● Saved data entries:
"""
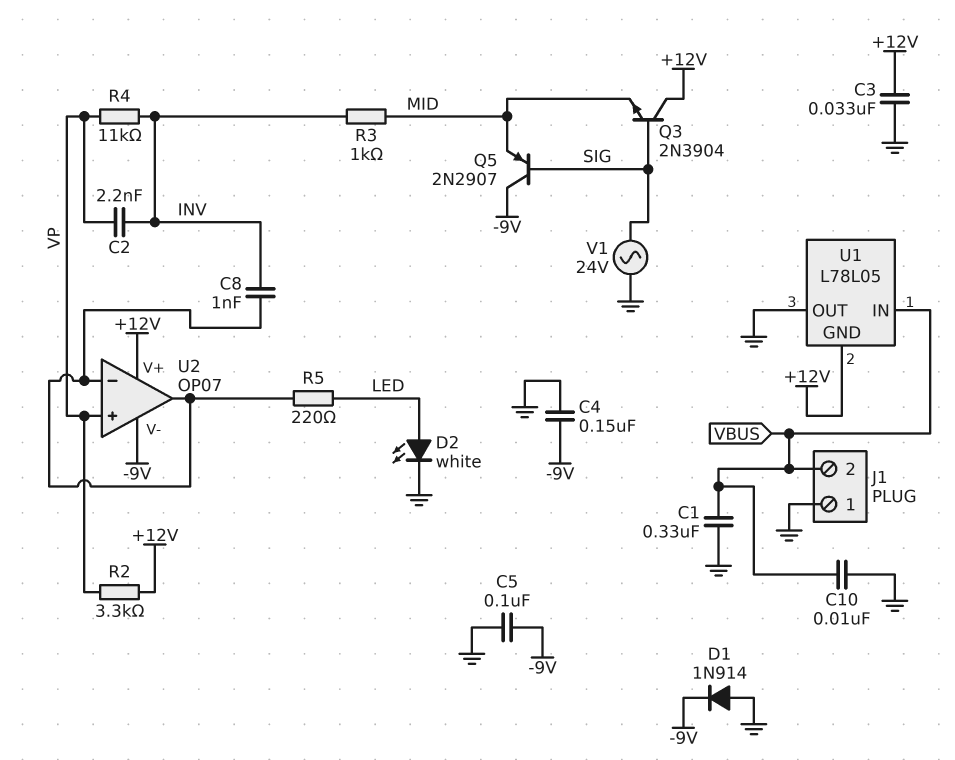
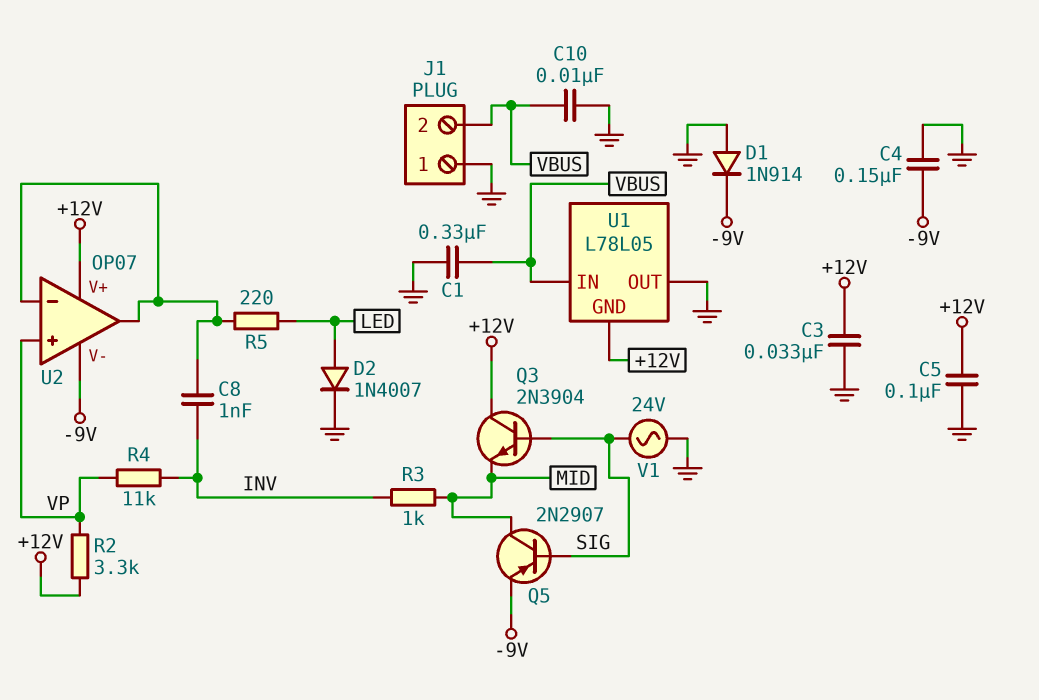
C2: 2.2nF (INV, VP) -> none
C5: 100nF (-9V, GND) -> 100nF (+12V, GND)
D2: LED white (A LED, K GND) -> diode 1N4007 (A LED, K GND)
Q5: PNP 2N2907 (B SIG, C -9V, E MID) -> PNP 2N2907 (B SIG, C MID, E -9V)

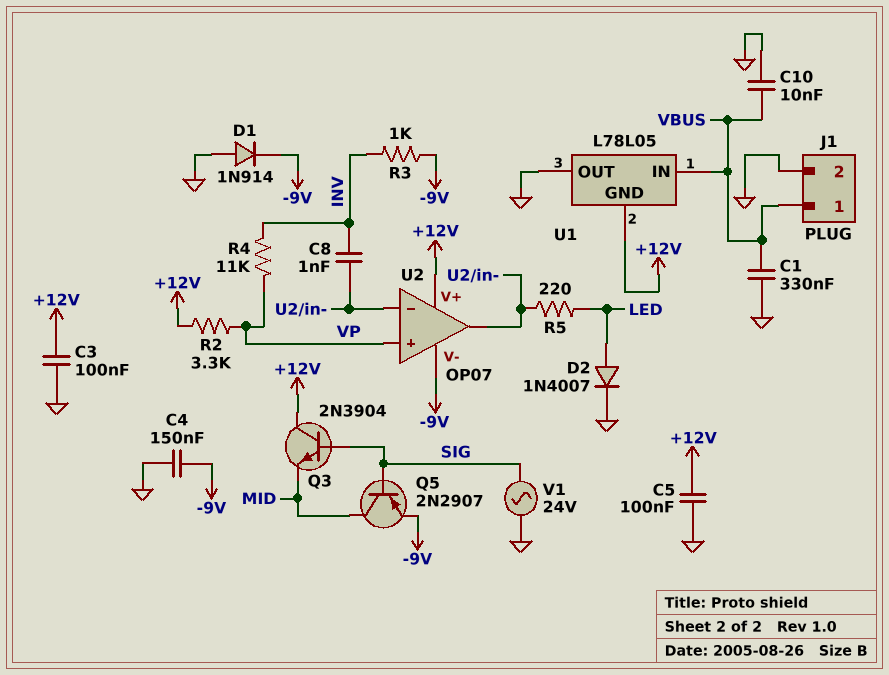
C3: 33nF (+12V, GND) -> 100nF (+12V, GND)
J1 pin 1: GND -> VBUS
J1 pin 2: VBUS -> GND
R3: 1k (INV, MID) -> 1k (-9V, INV)

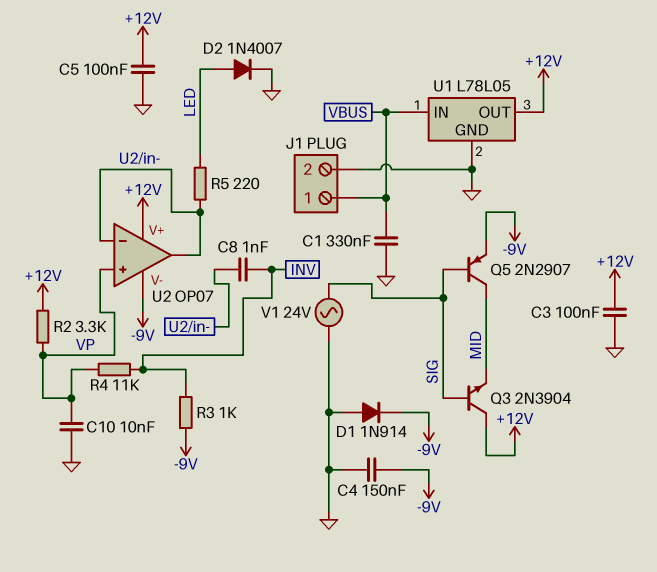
C10: 10nF (GND, VBUS) -> 10nF (GND, VP)
U1 pin GND: +12V -> GND
U1 pin OUT: GND -> +12V

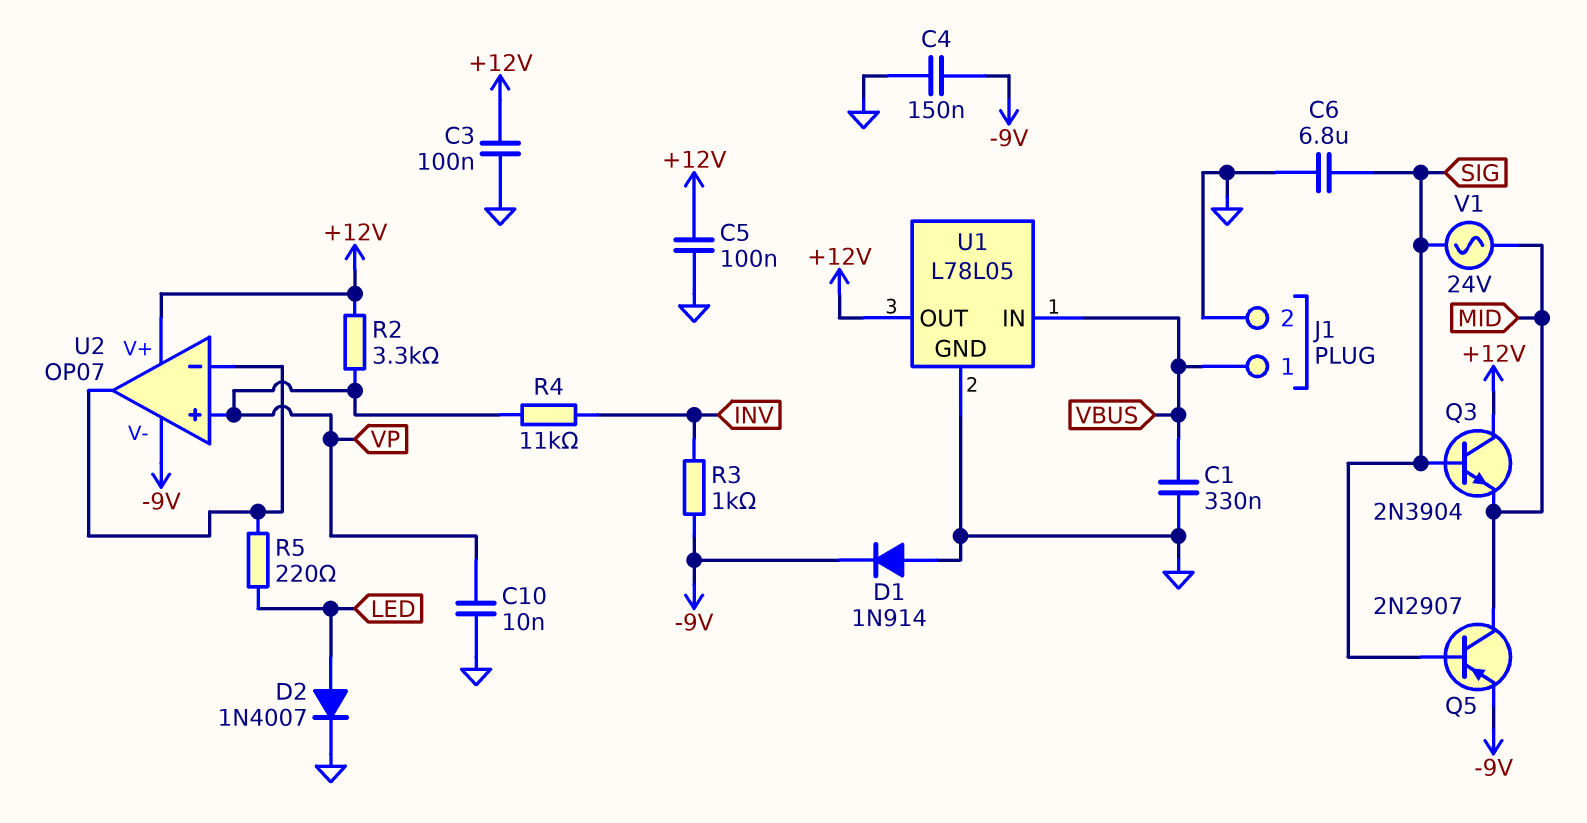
C6: none -> 6.8uF (GND, SIG)
C8: 1nF (INV, U2/in-) -> none
V1: AC 24V (GND, SIG) -> AC 24V (MID, SIG)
"""
● What you have to do: For the entries above, return an exact copy that omits the images.

● Written reply:
C2: 2.2nF (INV, VP) -> none
C5: 100nF (-9V, GND) -> 100nF (+12V, GND)
D2: LED white (A LED, K GND) -> diode 1N4007 (A LED, K GND)
Q5: PNP 2N2907 (B SIG, C -9V, E MID) -> PNP 2N2907 (B SIG, C MID, E -9V)

C3: 33nF (+12V, GND) -> 100nF (+12V, GND)
J1 pin 1: GND -> VBUS
J1 pin 2: VBUS -> GND
R3: 1k (INV, MID) -> 1k (-9V, INV)

C10: 10nF (GND, VBUS) -> 10nF (GND, VP)
U1 pin GND: +12V -> GND
U1 pin OUT: GND -> +12V

C6: none -> 6.8uF (GND, SIG)
C8: 1nF (INV, U2/in-) -> none
V1: AC 24V (GND, SIG) -> AC 24V (MID, SIG)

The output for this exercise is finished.